═══ Records to process ═══

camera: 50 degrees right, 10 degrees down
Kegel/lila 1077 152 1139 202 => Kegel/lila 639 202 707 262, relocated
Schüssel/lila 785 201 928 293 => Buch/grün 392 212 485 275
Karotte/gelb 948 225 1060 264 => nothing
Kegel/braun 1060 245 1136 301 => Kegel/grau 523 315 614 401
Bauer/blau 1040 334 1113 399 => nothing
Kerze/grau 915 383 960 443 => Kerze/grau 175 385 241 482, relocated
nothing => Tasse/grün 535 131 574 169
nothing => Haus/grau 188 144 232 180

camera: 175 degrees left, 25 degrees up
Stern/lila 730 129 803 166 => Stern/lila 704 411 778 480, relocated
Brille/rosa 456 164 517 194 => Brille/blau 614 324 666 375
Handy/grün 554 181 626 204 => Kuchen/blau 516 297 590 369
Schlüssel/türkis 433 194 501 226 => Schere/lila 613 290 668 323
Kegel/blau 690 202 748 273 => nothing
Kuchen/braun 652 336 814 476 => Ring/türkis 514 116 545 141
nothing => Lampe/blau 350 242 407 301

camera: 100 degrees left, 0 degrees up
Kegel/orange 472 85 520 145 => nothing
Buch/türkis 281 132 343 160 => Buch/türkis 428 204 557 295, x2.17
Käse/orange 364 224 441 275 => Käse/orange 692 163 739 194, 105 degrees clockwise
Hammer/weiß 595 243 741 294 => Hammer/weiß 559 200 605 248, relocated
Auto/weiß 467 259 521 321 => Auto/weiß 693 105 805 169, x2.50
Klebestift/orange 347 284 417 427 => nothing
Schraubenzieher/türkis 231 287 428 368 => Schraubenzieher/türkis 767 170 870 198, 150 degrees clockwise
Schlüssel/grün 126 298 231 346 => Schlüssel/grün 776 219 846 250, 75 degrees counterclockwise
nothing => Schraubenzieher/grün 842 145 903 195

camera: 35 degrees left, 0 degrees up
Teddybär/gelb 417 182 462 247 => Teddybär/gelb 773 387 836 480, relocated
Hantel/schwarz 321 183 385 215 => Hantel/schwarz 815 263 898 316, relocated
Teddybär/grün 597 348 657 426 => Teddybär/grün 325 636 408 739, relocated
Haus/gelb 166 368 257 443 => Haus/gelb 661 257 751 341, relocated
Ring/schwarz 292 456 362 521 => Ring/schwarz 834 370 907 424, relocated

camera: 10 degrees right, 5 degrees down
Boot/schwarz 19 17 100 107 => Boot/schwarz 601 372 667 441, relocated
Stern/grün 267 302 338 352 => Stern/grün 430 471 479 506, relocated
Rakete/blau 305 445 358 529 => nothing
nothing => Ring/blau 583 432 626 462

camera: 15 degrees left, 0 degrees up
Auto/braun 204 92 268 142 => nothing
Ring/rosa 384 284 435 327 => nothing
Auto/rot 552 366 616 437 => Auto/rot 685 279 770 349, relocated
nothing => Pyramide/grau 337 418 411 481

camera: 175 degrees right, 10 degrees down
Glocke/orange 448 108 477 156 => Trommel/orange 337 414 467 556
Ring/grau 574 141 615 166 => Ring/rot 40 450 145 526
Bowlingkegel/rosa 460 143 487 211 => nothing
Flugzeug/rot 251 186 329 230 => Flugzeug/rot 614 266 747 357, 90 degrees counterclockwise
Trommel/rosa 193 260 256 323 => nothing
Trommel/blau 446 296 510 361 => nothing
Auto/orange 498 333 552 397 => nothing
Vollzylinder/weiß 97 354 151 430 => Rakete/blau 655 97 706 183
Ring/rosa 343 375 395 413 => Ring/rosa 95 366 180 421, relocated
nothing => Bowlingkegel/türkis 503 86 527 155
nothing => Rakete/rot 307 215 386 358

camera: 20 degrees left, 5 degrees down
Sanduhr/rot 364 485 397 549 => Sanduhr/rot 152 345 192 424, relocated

═══

__Work instructions__: In the material above, locate the line containing "Kegel/braun 1060 245" and the line containing "nothing => Tasse/grün 535 131 574 169". Transcribe exactly those two lines and every line between them, and nothing more.

__Solution to this exercise__:
Kegel/braun 1060 245 1136 301 => Kegel/grau 523 315 614 401
Bauer/blau 1040 334 1113 399 => nothing
Kerze/grau 915 383 960 443 => Kerze/grau 175 385 241 482, relocated
nothing => Tasse/grün 535 131 574 169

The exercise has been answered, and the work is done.